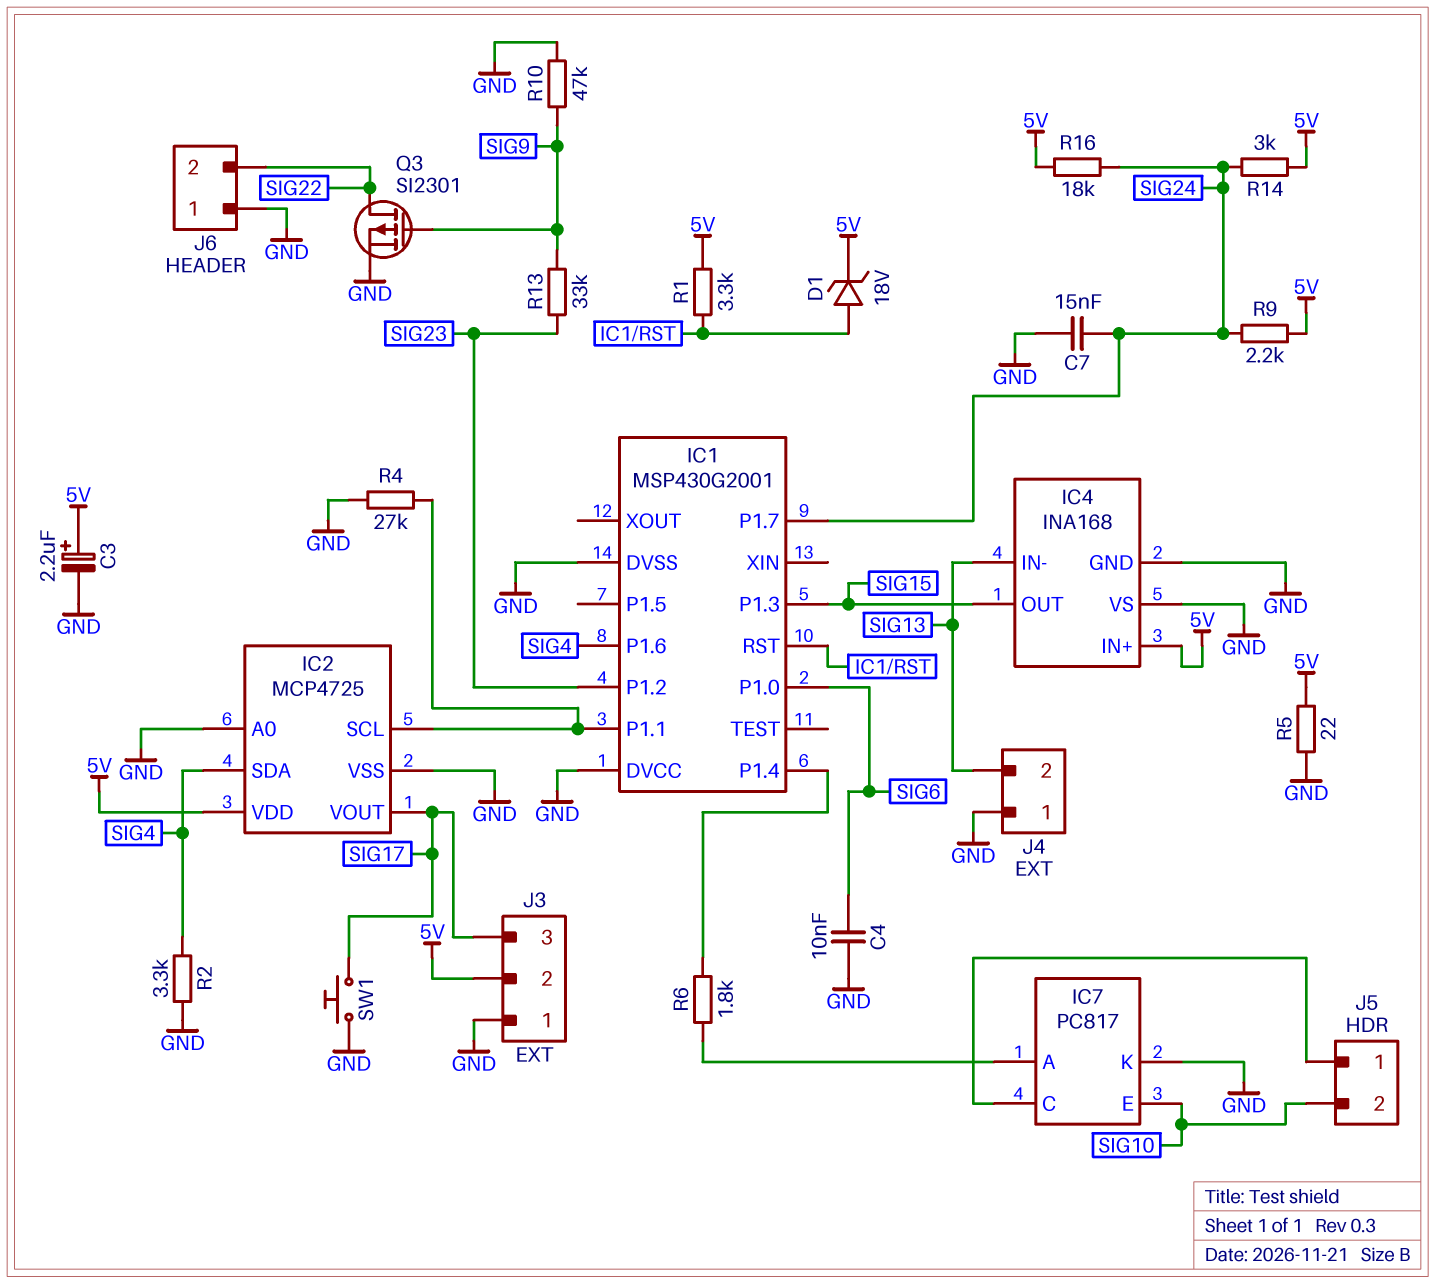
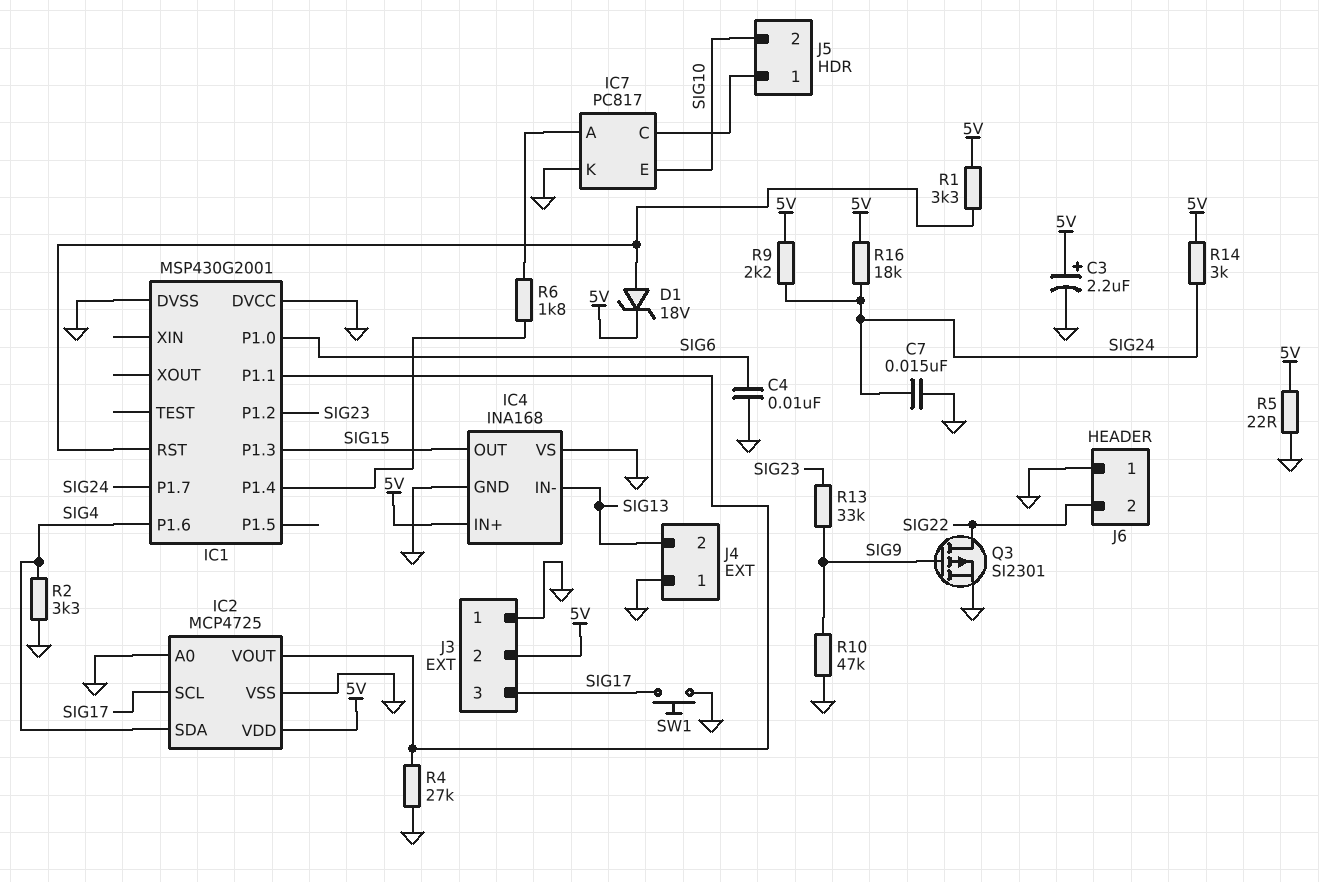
IC2 pin SCL: IC1/P1.1 -> SIG17
IC2 pin VOUT: SIG17 -> IC1/P1.1

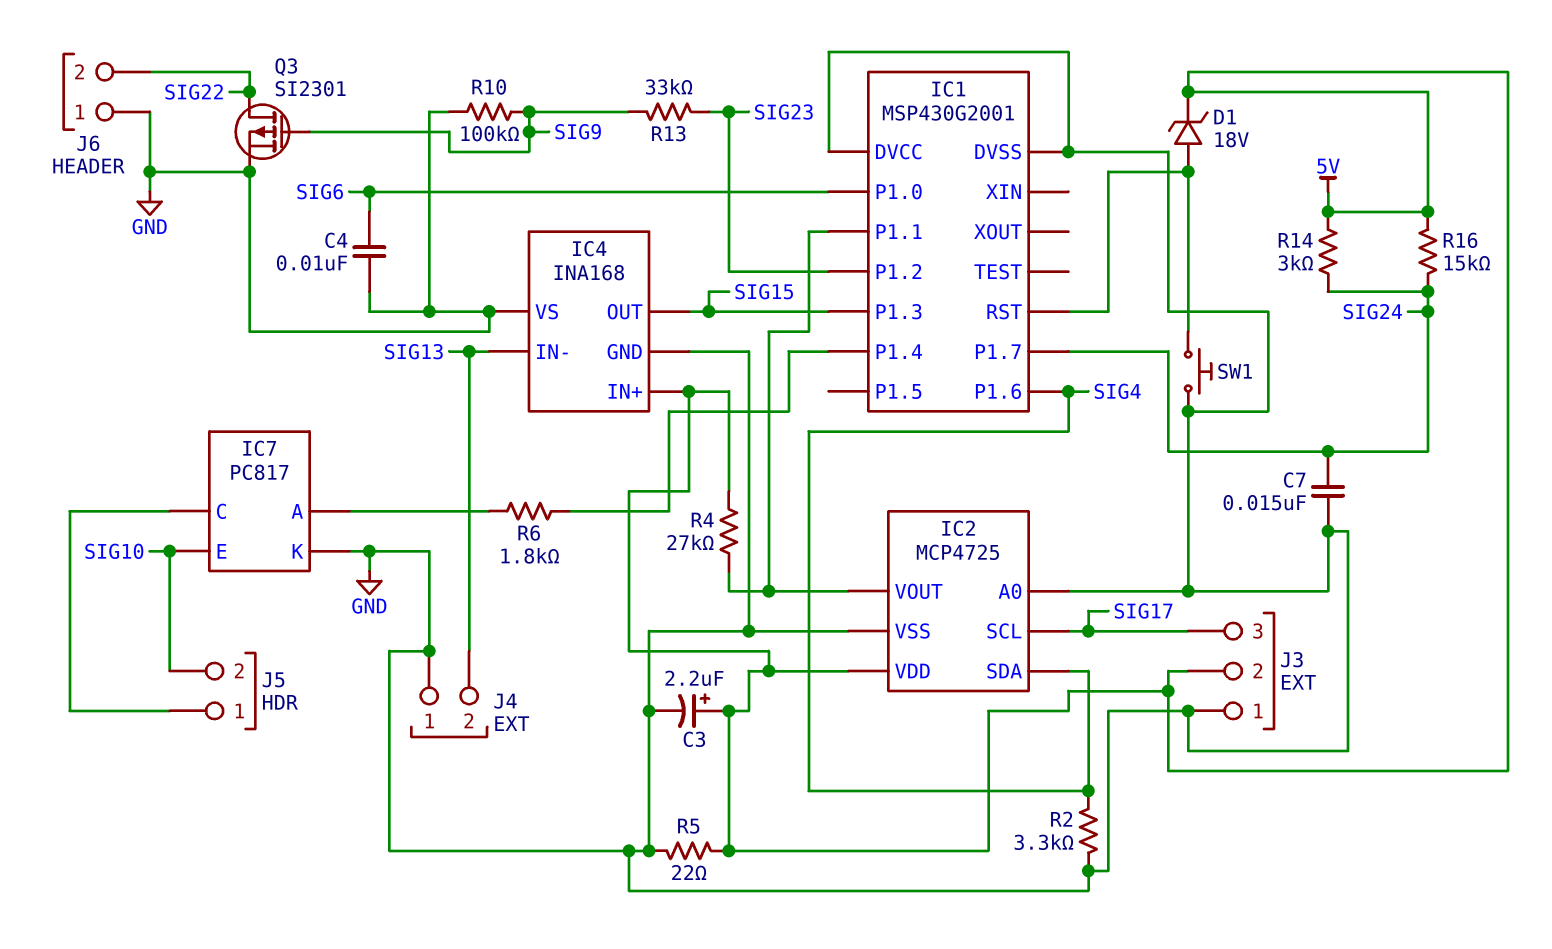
R1: 3.3k (5V, IC1/RST) -> none
R4: 27k (GND, IC1/P1.1) -> 27k (5V, IC1/P1.1)
R9: 2.2k (5V, SIG24) -> none
R10: 47k (GND, SIG9) -> 100k (GND, SIG9)
R16: 18k (5V, SIG24) -> 15k (5V, SIG24)
SW1: button (GND, SIG17) -> button (GND, IC1/RST)

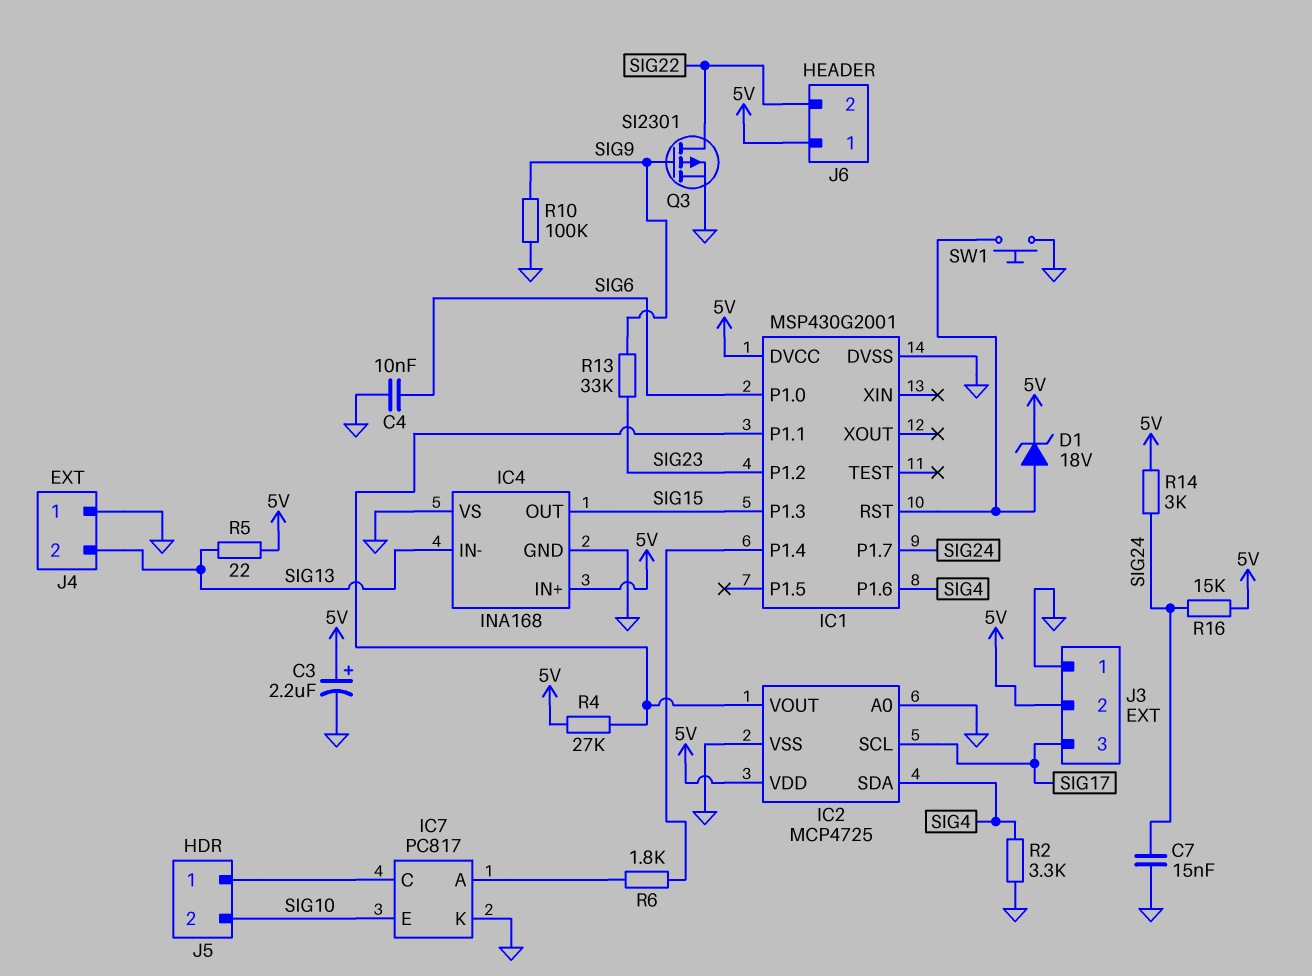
IC1 pin DVCC: GND -> 5V
J6 pin 1: GND -> 5V
R5: 22 (5V, GND) -> 22 (5V, SIG13)

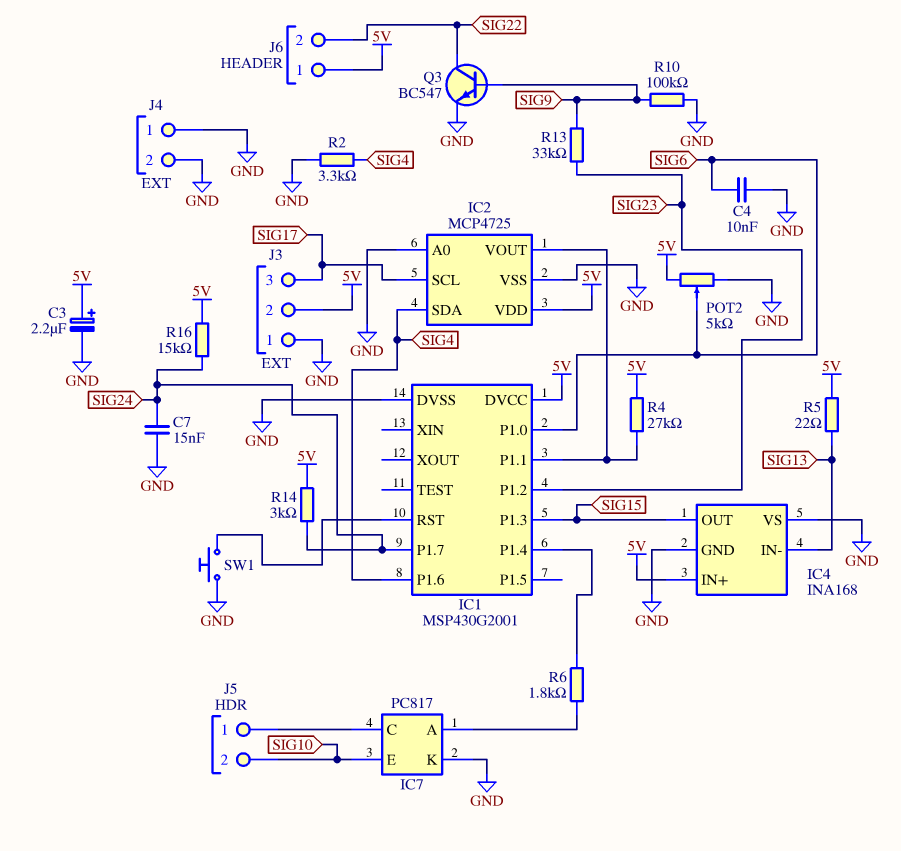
D1: zener 18V (A IC1/RST, K 5V) -> none
J4 pin 2: SIG13 -> GND
POT2: none -> 5k (5V, GND, wiper SIG6)
Q3: PMOS SI2301 (G SIG9, D SIG22, S GND) -> NPN BC547 (B SIG9, C SIG22, E GND)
★ ★ ★ ★
## The task
Every line above that includes the word "none" should be listed.

## Answer
R1: 3.3k (5V, IC1/RST) -> none
R9: 2.2k (5V, SIG24) -> none
D1: zener 18V (A IC1/RST, K 5V) -> none
POT2: none -> 5k (5V, GND, wiper SIG6)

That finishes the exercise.